**Exercise instructions:**
The number of lines holding the string "minus" is all that is wanted; count them in the records below.

**Dataset records:**
..........
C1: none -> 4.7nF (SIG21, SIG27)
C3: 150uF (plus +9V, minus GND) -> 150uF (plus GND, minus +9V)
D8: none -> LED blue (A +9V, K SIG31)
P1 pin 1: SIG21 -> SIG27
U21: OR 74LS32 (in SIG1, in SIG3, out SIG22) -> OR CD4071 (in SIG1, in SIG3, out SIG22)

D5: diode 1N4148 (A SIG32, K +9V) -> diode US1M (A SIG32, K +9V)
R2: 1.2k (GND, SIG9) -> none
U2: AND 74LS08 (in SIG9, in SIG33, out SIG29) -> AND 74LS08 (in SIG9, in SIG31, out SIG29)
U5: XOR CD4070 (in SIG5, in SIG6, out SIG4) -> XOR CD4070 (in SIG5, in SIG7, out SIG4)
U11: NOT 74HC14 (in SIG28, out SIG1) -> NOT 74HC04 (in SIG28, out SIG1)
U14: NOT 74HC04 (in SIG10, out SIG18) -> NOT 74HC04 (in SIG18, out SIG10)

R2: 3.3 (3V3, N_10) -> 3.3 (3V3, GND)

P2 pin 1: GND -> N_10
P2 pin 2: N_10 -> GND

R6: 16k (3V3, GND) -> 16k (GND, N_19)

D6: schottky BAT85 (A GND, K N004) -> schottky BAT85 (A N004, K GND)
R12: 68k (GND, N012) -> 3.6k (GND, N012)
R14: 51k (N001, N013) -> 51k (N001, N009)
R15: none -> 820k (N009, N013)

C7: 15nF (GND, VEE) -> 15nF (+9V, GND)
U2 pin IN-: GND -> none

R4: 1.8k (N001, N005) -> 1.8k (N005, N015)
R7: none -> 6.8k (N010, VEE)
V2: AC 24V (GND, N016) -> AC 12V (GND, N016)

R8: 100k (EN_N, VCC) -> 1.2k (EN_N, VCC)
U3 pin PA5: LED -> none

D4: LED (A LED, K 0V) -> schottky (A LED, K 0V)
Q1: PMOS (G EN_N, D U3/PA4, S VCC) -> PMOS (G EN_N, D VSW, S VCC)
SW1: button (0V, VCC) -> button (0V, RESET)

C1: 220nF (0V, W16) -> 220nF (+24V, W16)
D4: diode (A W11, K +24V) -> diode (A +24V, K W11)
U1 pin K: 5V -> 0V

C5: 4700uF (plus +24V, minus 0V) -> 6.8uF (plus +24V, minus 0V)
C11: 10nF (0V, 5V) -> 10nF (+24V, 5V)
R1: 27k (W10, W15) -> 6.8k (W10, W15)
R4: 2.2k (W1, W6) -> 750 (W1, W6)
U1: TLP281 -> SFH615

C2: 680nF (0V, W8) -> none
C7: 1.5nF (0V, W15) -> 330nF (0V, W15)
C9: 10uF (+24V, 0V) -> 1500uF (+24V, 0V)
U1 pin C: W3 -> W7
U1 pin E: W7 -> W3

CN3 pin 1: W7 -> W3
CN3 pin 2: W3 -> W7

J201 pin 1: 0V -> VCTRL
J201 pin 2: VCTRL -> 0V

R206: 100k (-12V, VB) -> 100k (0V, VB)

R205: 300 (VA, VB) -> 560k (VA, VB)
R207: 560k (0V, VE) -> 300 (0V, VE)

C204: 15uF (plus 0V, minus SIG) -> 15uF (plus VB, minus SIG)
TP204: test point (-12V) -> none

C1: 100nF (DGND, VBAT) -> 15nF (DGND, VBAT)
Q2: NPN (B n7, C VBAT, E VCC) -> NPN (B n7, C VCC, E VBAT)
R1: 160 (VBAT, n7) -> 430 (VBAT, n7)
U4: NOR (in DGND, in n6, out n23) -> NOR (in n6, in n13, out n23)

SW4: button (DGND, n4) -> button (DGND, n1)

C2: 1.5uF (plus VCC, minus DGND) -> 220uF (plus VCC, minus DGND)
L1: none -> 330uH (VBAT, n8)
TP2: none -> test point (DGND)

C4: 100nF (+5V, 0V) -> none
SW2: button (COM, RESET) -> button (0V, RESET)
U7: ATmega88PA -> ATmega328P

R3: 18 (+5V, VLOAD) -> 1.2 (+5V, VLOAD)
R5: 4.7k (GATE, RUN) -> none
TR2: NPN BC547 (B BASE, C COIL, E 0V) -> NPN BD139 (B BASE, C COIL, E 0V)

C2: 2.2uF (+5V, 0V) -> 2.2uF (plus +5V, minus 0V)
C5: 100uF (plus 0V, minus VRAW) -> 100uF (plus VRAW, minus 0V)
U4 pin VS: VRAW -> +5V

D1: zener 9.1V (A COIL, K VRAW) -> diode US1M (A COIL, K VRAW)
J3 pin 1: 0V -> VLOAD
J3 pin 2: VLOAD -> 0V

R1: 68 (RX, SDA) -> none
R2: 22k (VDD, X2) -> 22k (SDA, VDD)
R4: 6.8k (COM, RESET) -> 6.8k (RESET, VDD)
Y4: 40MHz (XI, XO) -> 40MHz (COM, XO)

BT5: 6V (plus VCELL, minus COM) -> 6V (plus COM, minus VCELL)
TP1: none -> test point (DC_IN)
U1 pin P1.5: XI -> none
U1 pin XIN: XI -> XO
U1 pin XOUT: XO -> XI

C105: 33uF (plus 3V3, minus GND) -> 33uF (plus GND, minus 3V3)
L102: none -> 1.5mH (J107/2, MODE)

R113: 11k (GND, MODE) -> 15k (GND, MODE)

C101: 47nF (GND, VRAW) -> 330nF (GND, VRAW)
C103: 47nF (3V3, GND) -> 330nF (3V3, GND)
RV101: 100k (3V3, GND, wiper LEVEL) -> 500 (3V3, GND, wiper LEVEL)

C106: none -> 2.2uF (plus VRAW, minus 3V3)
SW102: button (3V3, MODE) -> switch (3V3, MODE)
..........
**Solution:**
9